Segment Start: RECORD SET
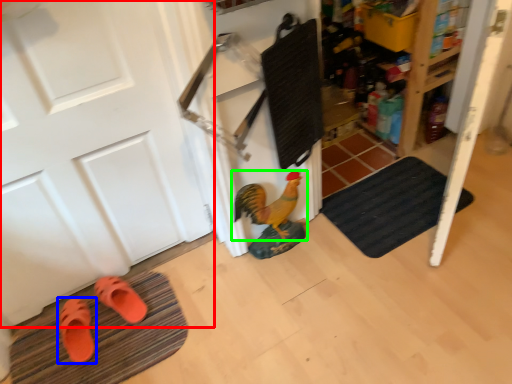
Question: Which is farther away from door (highlighted by a red box)? footwear (highlighted by a blue box) or chicken (highlighted by a green box)?

Choices:
 (A) footwear
 (B) chicken

Answer: (B)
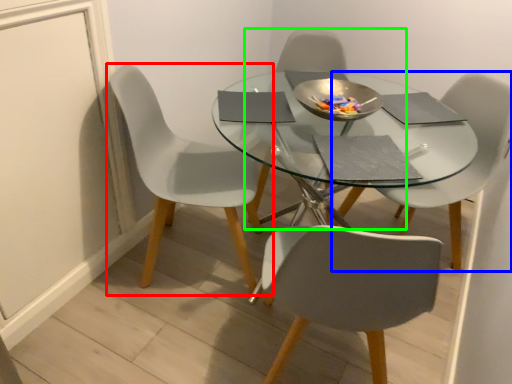
Question: Based on their relative distances, which object is nearer to chair (highlighted by a red box)? Choose from chair (highlighted by a blue box) and chair (highlighted by a green box).

Choices:
 (A) chair
 (B) chair

Answer: (B)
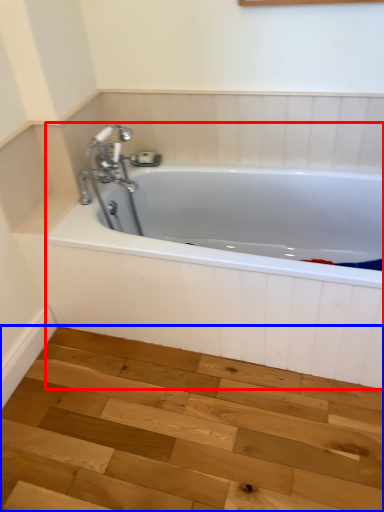
Question: Which object appears closest to the camera in this image, bathtub (highlighted by a red box) or stair (highlighted by a blue box)?

Choices:
 (A) bathtub
 (B) stair

Answer: (B)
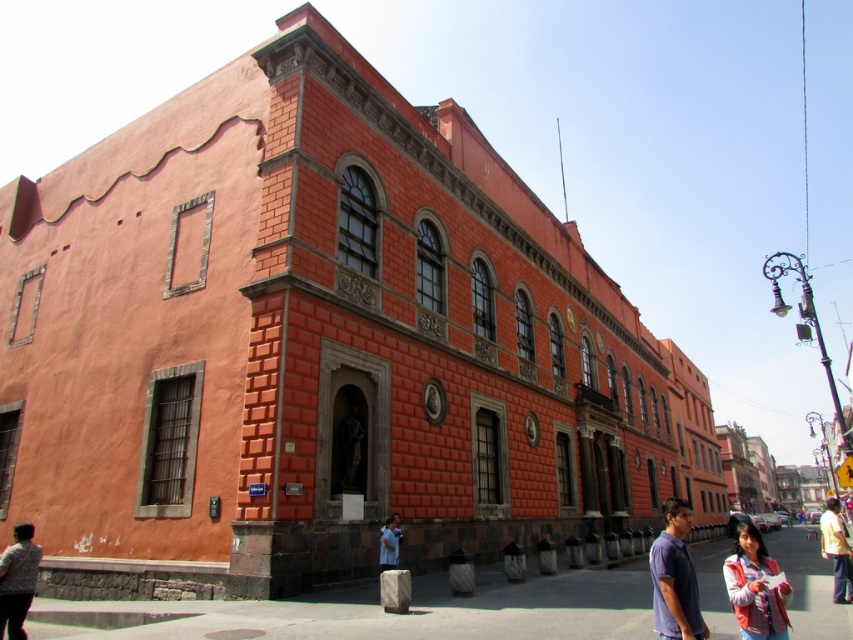
Question: Which point is closer to the camera?

Choices:
 (A) (683, 545)
 (B) (389, 544)
 (C) (738, 589)

Answer: (C)

Question: Can you confirm if purple cotton shirt at lower right is wider than vivid pink jacket at lower right?

Choices:
 (A) no
 (B) yes

Answer: (A)

Question: Which of the following is the farthest from the observer?

Choices:
 (A) floral fabric blouse at lower left
 (B) vivid pink jacket at lower right
 (C) yellow cotton shirt at lower right

Answer: (C)

Question: Among these points, which one is nearest to the camera?

Choices:
 (A) (688, 621)
 (B) (36, 570)

Answer: (A)

Question: Is purple cotton shirt at lower right smaller than vivid pink jacket at lower right?

Choices:
 (A) yes
 (B) no

Answer: (A)

Question: Is purple cotton shirt at lower right above floral fabric blouse at lower left?

Choices:
 (A) yes
 (B) no

Answer: (B)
Segment End: RECORD SET
EXERCISE BRIEF: Copy the dataset items above line for line, leaving out the pictures.

OUTPUT:
Question: Which is farther away from door (highlighted by a red box)? footwear (highlighted by a blue box) or chicken (highlighted by a green box)?

Choices:
 (A) footwear
 (B) chicken

Answer: (B)
Question: Based on their relative distances, which object is nearer to chair (highlighted by a red box)? Choose from chair (highlighted by a blue box) and chair (highlighted by a green box).

Choices:
 (A) chair
 (B) chair

Answer: (B)
Question: Which object appears closest to the camera in this image, bathtub (highlighted by a red box) or stair (highlighted by a blue box)?

Choices:
 (A) bathtub
 (B) stair

Answer: (B)
Question: Which point is closer to the camera?

Choices:
 (A) (683, 545)
 (B) (389, 544)
 (C) (738, 589)

Answer: (C)

Question: Can you confirm if purple cotton shirt at lower right is wider than vivid pink jacket at lower right?

Choices:
 (A) no
 (B) yes

Answer: (A)

Question: Which of the following is the farthest from the observer?

Choices:
 (A) floral fabric blouse at lower left
 (B) vivid pink jacket at lower right
 (C) yellow cotton shirt at lower right

Answer: (C)

Question: Among these points, which one is nearest to the camera?

Choices:
 (A) (688, 621)
 (B) (36, 570)

Answer: (A)

Question: Is purple cotton shirt at lower right smaller than vivid pink jacket at lower right?

Choices:
 (A) yes
 (B) no

Answer: (A)

Question: Is purple cotton shirt at lower right above floral fabric blouse at lower left?

Choices:
 (A) yes
 (B) no

Answer: (B)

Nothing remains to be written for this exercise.